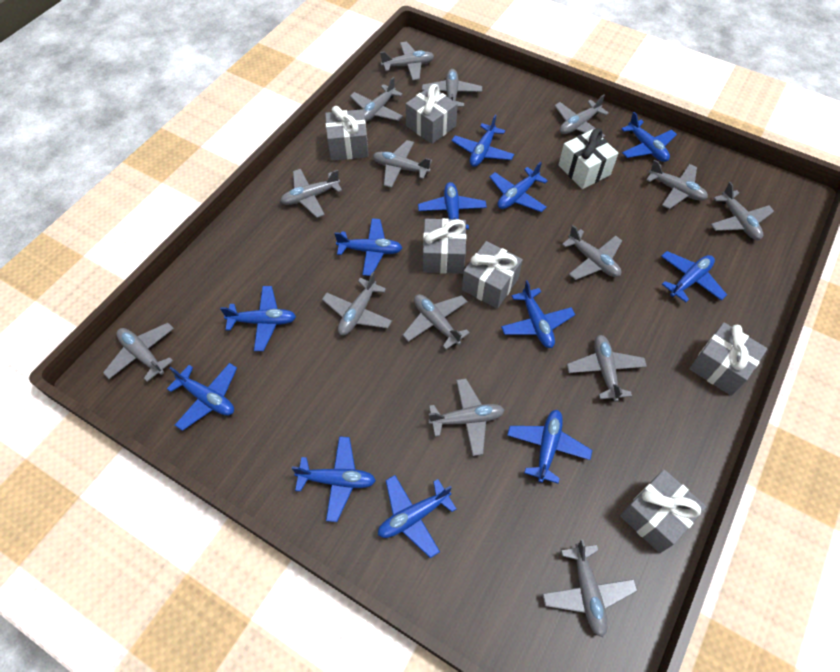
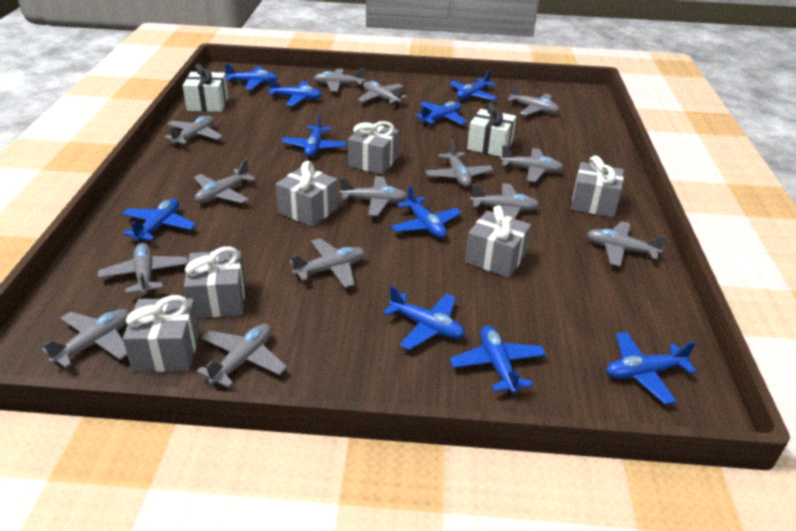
blue plane: 12 -> 10
grey plane: 15 -> 14
white gift: 1 -> 2

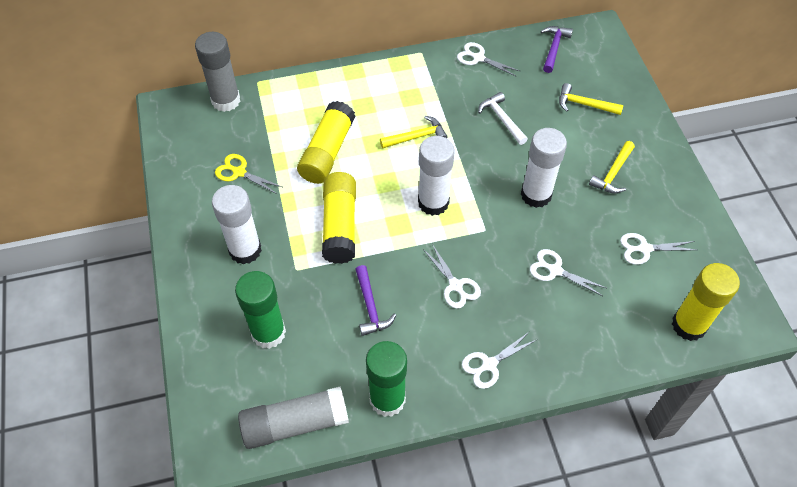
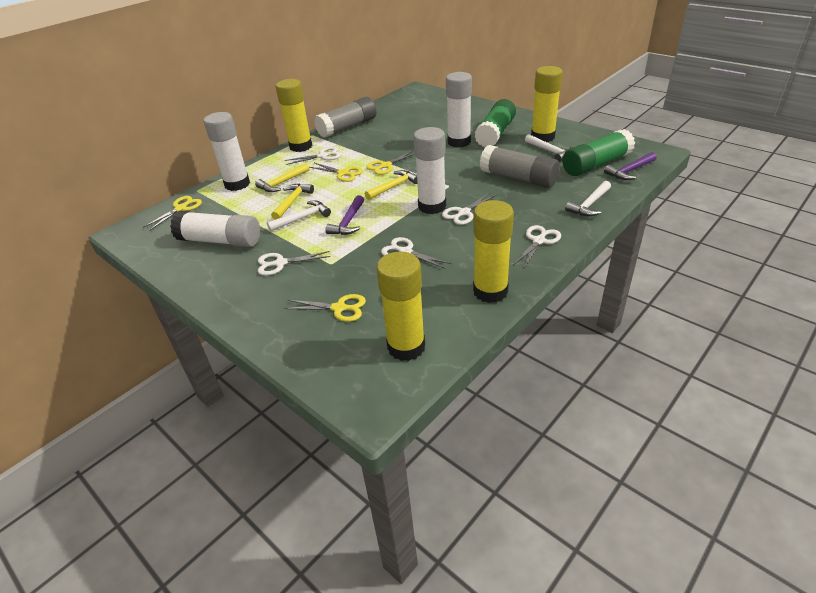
white glue stick: 3 -> 4
white hammer: 1 -> 3
yellow glue stick: 3 -> 4
yellow scissors: 1 -> 4

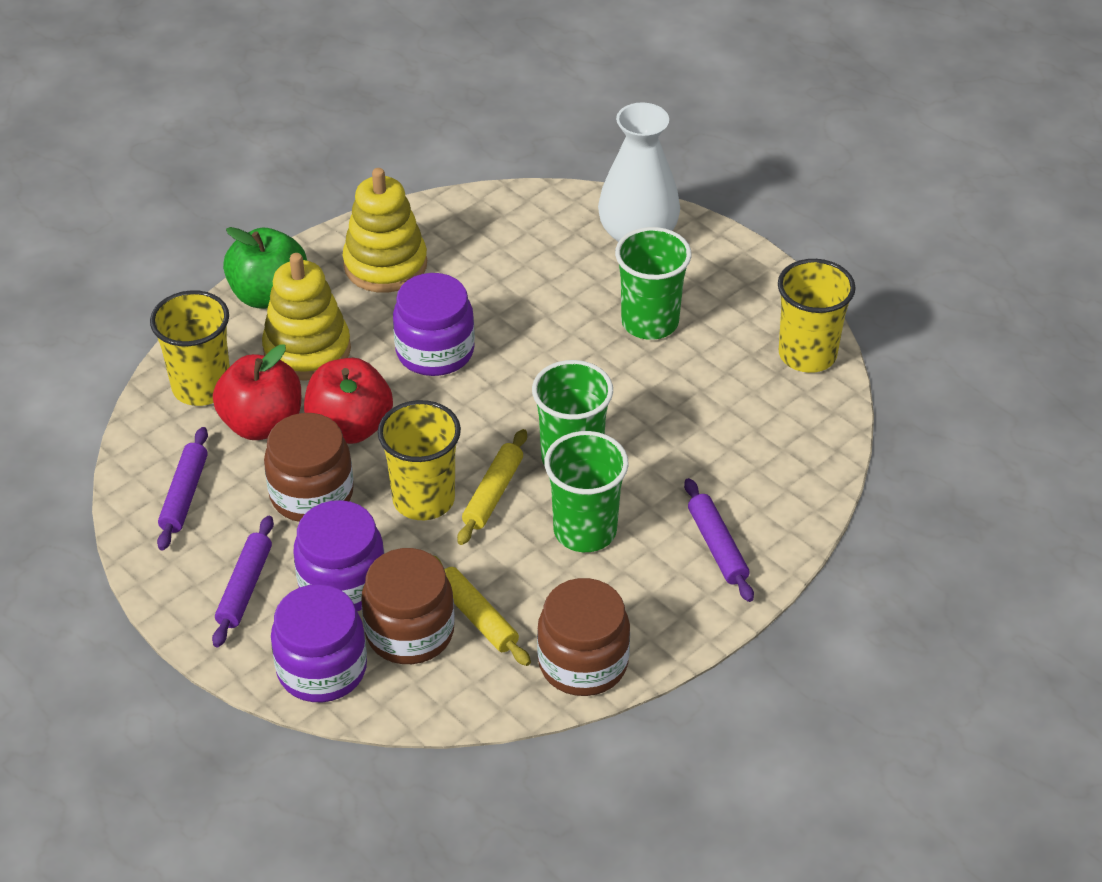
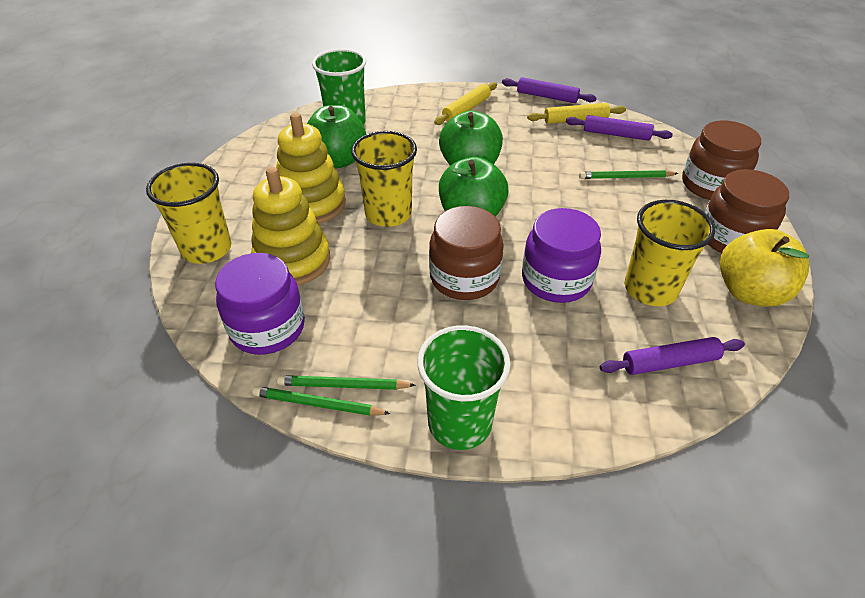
green apple: 1 -> 3
green cup: 3 -> 2
green pencil: 0 -> 3
purple jar: 3 -> 2
red apple: 2 -> 0
white vase: 1 -> 0
yellow apple: 0 -> 1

EXERCISE GOAL |
Say how many lines in the records above hold "yellow", and give no other text.

WRITTEN ANSWER |
3